Start of Recorded information

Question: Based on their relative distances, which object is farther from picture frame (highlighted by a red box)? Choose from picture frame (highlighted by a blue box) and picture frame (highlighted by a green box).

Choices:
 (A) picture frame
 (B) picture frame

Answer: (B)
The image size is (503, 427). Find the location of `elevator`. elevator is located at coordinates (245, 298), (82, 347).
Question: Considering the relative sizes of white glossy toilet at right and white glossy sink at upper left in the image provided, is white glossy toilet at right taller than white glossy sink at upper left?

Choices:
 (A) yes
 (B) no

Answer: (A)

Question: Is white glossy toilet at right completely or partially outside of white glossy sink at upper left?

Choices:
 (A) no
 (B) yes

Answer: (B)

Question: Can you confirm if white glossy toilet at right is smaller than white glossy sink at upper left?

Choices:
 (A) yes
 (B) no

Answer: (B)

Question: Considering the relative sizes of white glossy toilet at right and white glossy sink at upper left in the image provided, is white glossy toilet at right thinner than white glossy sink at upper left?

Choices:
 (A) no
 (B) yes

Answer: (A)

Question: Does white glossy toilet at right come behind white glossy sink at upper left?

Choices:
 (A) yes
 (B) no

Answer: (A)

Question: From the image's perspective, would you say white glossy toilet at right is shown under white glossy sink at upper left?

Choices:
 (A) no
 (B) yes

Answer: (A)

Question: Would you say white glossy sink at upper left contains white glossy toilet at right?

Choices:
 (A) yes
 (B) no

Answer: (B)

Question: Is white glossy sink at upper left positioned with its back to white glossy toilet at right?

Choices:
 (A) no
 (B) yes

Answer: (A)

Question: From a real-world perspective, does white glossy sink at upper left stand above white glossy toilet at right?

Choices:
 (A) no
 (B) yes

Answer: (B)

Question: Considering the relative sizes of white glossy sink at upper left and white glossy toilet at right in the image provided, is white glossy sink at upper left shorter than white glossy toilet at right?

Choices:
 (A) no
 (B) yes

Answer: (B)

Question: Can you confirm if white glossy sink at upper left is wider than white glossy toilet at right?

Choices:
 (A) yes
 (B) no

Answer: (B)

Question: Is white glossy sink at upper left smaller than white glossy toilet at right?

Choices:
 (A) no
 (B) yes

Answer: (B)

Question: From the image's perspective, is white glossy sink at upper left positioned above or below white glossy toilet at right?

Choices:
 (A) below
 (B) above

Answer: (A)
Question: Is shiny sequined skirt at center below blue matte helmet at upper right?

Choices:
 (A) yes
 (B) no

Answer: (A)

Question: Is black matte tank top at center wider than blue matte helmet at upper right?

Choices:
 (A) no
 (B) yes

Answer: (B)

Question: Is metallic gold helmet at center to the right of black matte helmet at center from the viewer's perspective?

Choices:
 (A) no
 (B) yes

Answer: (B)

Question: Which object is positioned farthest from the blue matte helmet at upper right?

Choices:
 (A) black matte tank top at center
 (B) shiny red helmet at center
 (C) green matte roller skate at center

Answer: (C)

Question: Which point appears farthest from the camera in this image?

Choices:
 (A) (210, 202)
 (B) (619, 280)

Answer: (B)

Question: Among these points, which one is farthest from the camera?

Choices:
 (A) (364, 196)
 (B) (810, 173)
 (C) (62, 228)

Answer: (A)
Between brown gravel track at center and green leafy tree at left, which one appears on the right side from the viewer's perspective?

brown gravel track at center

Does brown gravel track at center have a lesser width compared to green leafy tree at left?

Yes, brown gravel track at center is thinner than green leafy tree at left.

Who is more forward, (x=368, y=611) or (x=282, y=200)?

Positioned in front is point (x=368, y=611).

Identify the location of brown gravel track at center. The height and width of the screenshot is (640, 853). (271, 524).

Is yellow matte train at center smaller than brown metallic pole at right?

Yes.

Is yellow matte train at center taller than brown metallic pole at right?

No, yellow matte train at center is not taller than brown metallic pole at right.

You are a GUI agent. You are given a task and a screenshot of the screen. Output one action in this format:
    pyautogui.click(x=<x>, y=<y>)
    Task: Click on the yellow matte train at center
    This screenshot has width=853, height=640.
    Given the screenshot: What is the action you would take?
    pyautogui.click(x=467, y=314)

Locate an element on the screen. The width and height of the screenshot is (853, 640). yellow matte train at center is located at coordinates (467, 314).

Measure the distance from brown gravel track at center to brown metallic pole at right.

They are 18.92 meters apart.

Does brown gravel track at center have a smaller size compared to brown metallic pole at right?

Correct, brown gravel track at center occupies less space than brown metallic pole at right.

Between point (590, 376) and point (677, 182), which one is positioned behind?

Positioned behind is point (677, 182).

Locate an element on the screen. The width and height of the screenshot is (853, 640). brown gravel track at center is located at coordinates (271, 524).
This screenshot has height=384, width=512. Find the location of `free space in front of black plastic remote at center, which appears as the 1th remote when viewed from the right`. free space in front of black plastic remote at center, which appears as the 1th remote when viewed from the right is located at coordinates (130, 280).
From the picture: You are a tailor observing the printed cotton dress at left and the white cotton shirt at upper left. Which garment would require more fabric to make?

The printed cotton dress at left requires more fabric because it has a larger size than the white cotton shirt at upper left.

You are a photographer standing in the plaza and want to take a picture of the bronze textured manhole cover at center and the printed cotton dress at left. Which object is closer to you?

End of Recorded information

■ Work to be completed ■
Reproduce as a numbered list every line from the one containing "coordinates (467, 314)." through the final line of the items, both included, and skip any blank lines.

■ Correct result ■
1. Locate an element on the screen. The width and height of the screenshot is (853, 640). yellow matte train at center is located at coordinates (467, 314).
2. Measure the distance from brown gravel track at center to brown metallic pole at right.
3. They are 18.92 meters apart.
4. Does brown gravel track at center have a smaller size compared to brown metallic pole at right?
5. Correct, brown gravel track at center occupies less space than brown metallic pole at right.
6. Between point (590, 376) and point (677, 182), which one is positioned behind?
7. Positioned behind is point (677, 182).
8. Locate an element on the screen. The width and height of the screenshot is (853, 640). brown gravel track at center is located at coordinates (271, 524).
9. This screenshot has height=384, width=512. Find the location of `free space in front of black plastic remote at center, which appears as the 1th remote when viewed from the right`. free space in front of black plastic remote at center, which appears as the 1th remote when viewed from the right is located at coordinates (130, 280).
10. From the picture: You are a tailor observing the printed cotton dress at left and the white cotton shirt at upper left. Which garment would require more fabric to make?
11. The printed cotton dress at left requires more fabric because it has a larger size than the white cotton shirt at upper left.
12. You are a photographer standing in the plaza and want to take a picture of the bronze textured manhole cover at center and the printed cotton dress at left. Which object is closer to you?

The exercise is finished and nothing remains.